What is needed
Copy the entries below verbatim, omitting any pictures they contain.

Listed records
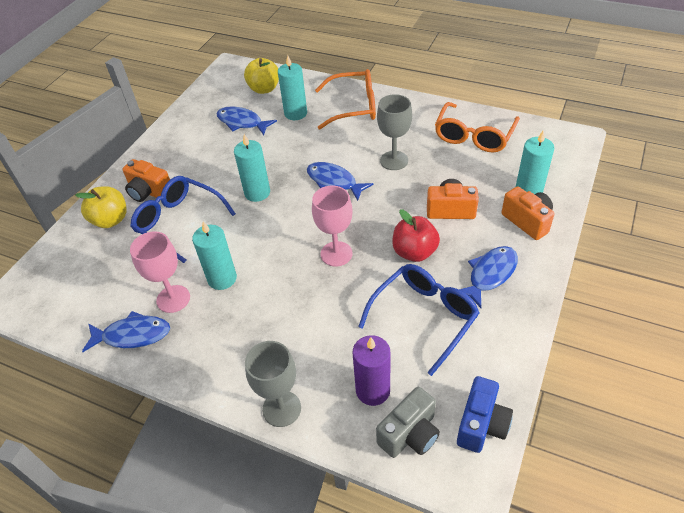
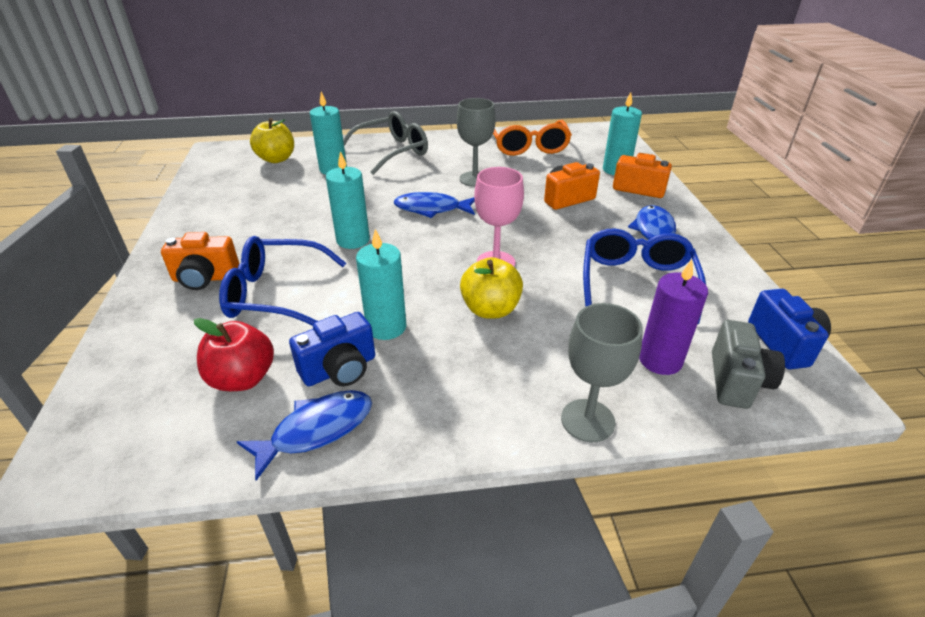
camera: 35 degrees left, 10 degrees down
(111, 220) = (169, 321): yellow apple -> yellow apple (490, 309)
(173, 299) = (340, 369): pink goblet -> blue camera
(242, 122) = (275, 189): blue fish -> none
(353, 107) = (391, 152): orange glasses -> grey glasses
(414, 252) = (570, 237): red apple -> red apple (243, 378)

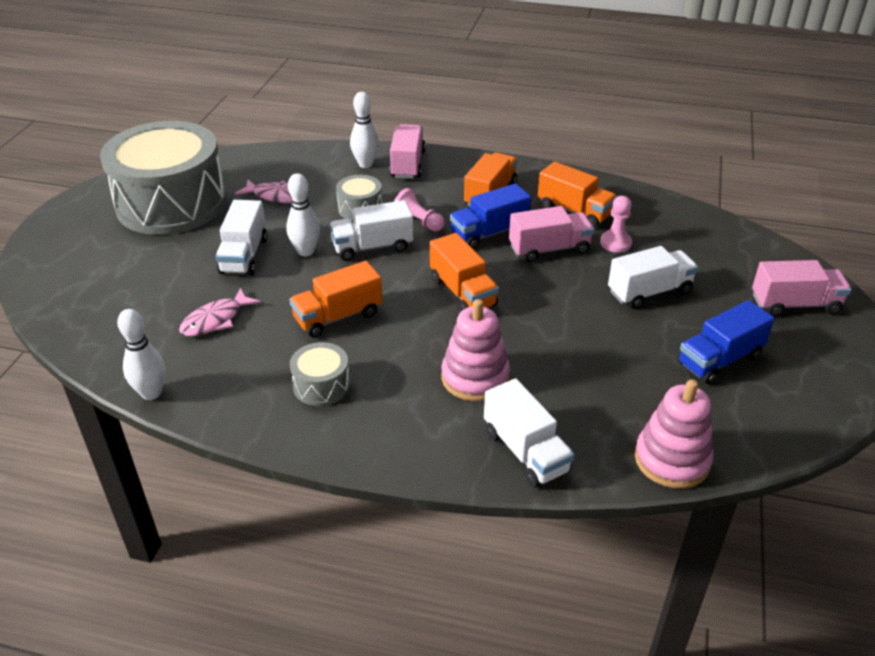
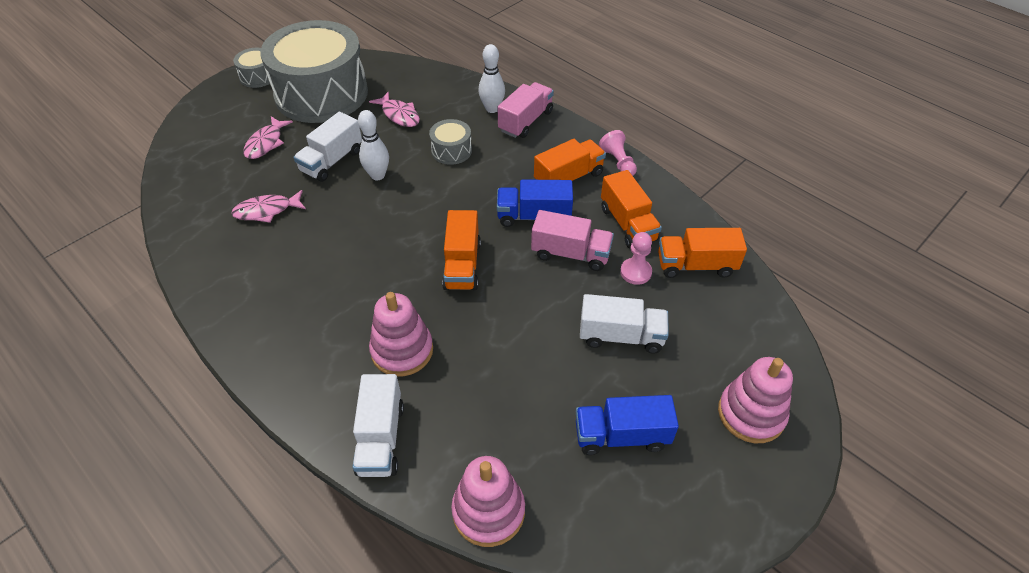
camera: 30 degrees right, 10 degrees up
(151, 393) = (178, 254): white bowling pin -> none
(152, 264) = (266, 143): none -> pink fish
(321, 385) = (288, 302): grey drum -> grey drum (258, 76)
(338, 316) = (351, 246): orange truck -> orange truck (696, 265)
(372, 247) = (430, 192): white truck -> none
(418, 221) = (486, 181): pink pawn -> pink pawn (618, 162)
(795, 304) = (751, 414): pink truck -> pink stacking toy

Solution to the problem
camera: 35 degrees left, 10 degrees down
(111, 220) = (169, 321): yellow apple -> yellow apple (490, 309)
(173, 299) = (340, 369): pink goblet -> blue camera
(242, 122) = (275, 189): blue fish -> none
(353, 107) = (391, 152): orange glasses -> grey glasses
(414, 252) = (570, 237): red apple -> red apple (243, 378)

camera: 30 degrees right, 10 degrees up
(151, 393) = (178, 254): white bowling pin -> none
(152, 264) = (266, 143): none -> pink fish
(321, 385) = (288, 302): grey drum -> grey drum (258, 76)
(338, 316) = (351, 246): orange truck -> orange truck (696, 265)
(372, 247) = (430, 192): white truck -> none
(418, 221) = (486, 181): pink pawn -> pink pawn (618, 162)
(795, 304) = (751, 414): pink truck -> pink stacking toy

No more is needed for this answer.